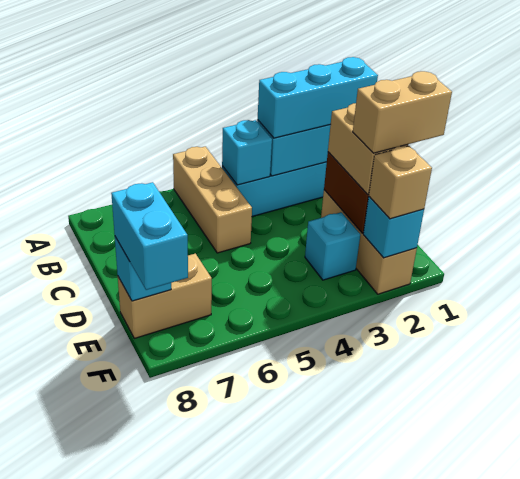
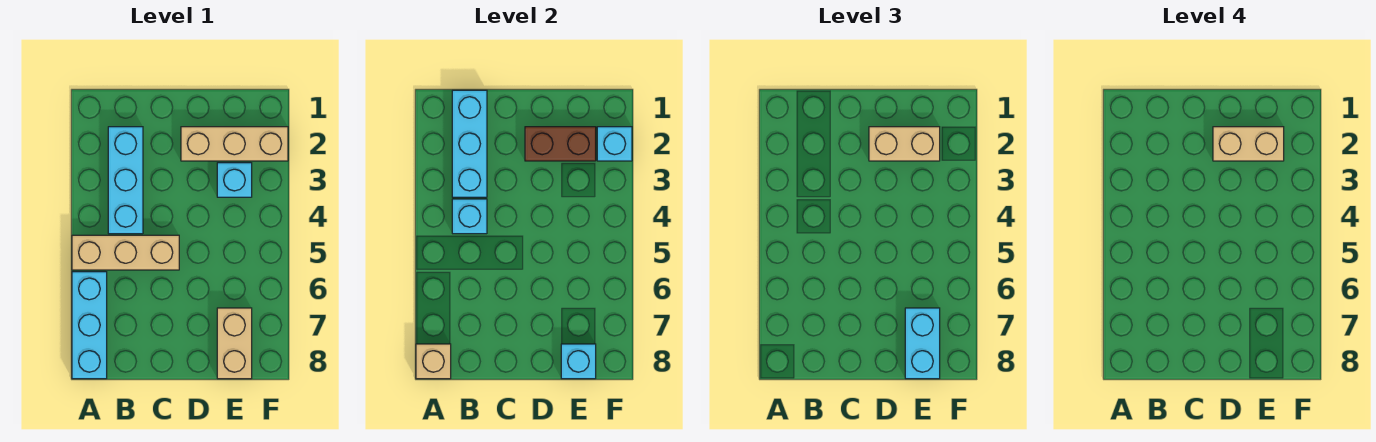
cyan brick B1:B3 level 3 -> cyan brick A6:A8 level 1
tan brick E1:E2 level 4 -> tan brick D2:E2 level 4
cyan brick E8:F8 level 3 -> cyan brick E7:E8 level 3
tan brick F2 level 3 -> tan brick A8 level 2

Assignment ▸ Copy out the lines above unchanged. Skip the images.

Your response ▸
cyan brick B1:B3 level 3 -> cyan brick A6:A8 level 1
tan brick E1:E2 level 4 -> tan brick D2:E2 level 4
cyan brick E8:F8 level 3 -> cyan brick E7:E8 level 3
tan brick F2 level 3 -> tan brick A8 level 2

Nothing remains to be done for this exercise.